Action item ▸
Set down each entry exactly as given; pictures should not appear in the copy.

Records for this task Block Start

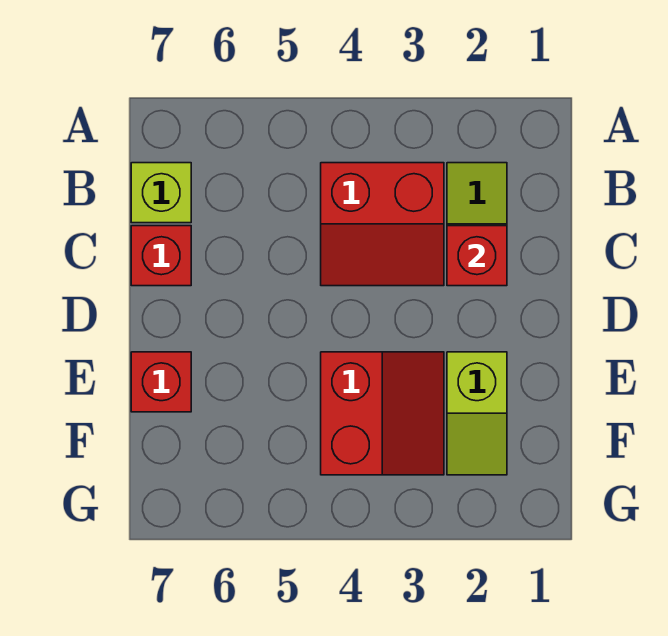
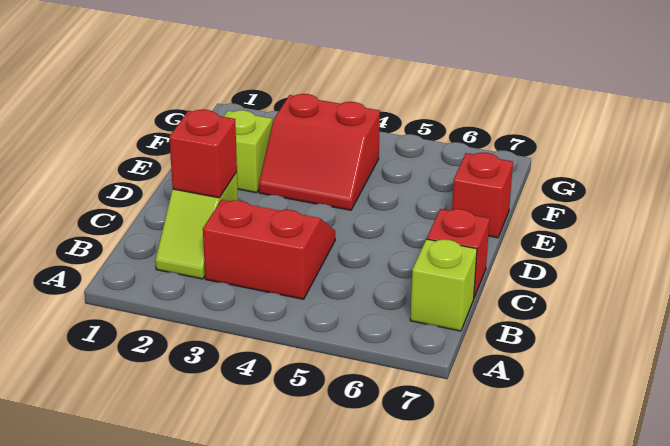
red slope E3:F4 level 1 top 4 -> red slope E3:F4 level 1 top F

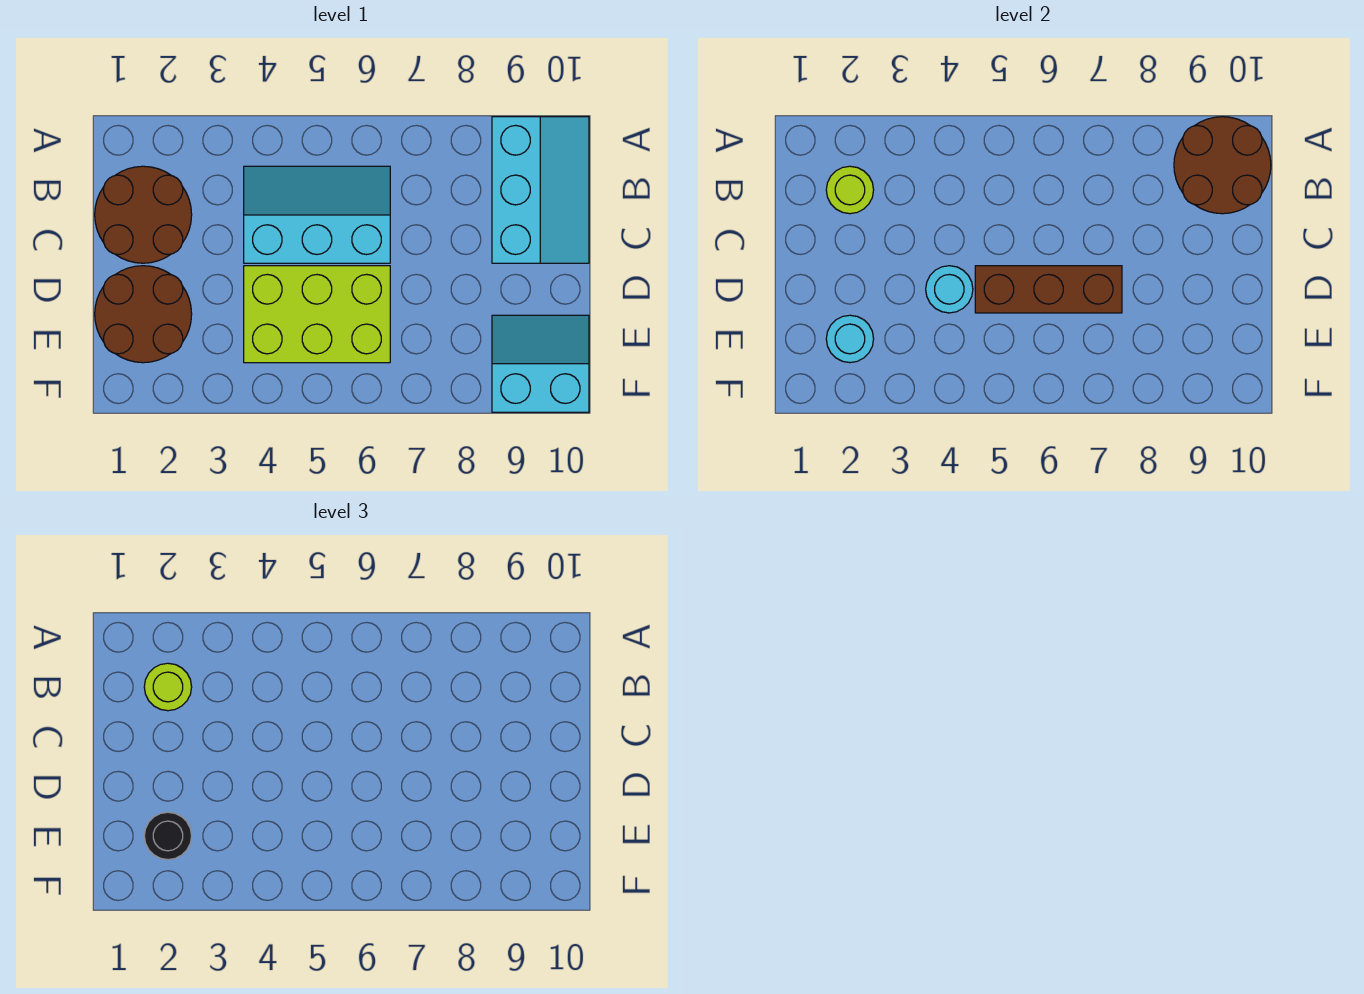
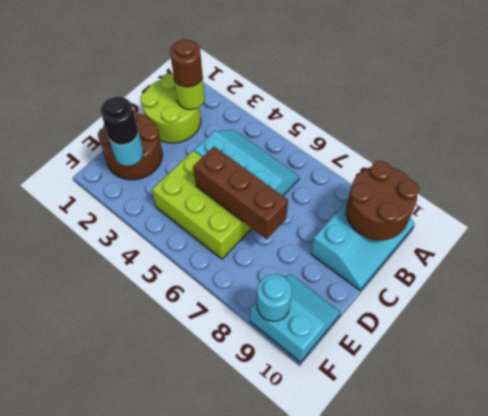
brown round brick B1:C2 level 1 -> lime round brick B1:C2 level 1
lime round brick B2 level 3 -> brown round brick B2 level 3
cyan round brick D4 level 2 -> cyan round brick F9 level 2

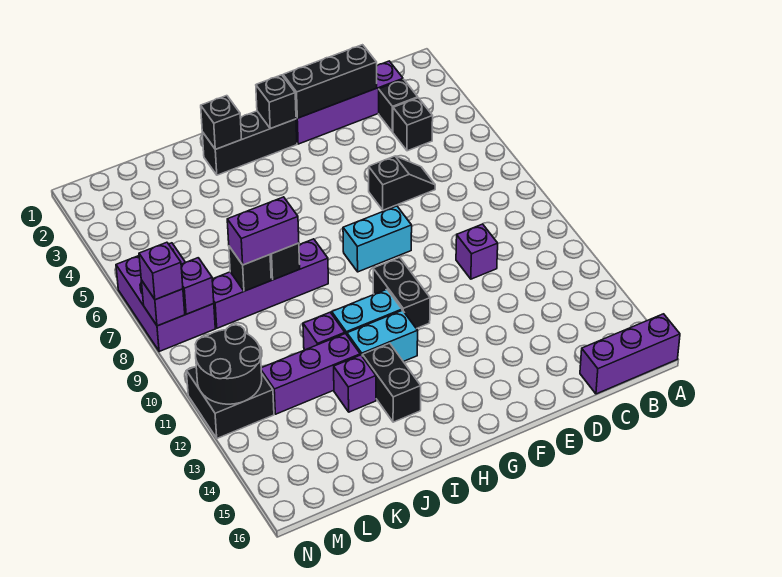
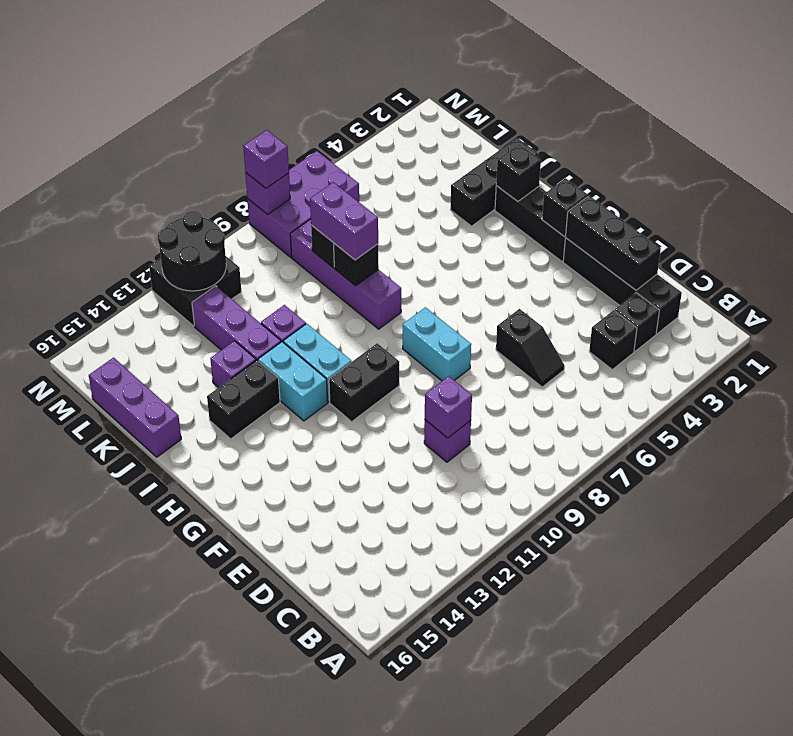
purple brick A16:C16 level 1 -> purple brick J16:L16 level 1
purple brick C2:F2 level 1 -> black brick C2:F2 level 1
none -> black brick J1:J3 level 1
purple brick M8 level 2 -> purple brick D10 level 2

Records for this task Block End

Result of the task ▸
red slope E3:F4 level 1 top 4 -> red slope E3:F4 level 1 top F

brown round brick B1:C2 level 1 -> lime round brick B1:C2 level 1
lime round brick B2 level 3 -> brown round brick B2 level 3
cyan round brick D4 level 2 -> cyan round brick F9 level 2

purple brick A16:C16 level 1 -> purple brick J16:L16 level 1
purple brick C2:F2 level 1 -> black brick C2:F2 level 1
none -> black brick J1:J3 level 1
purple brick M8 level 2 -> purple brick D10 level 2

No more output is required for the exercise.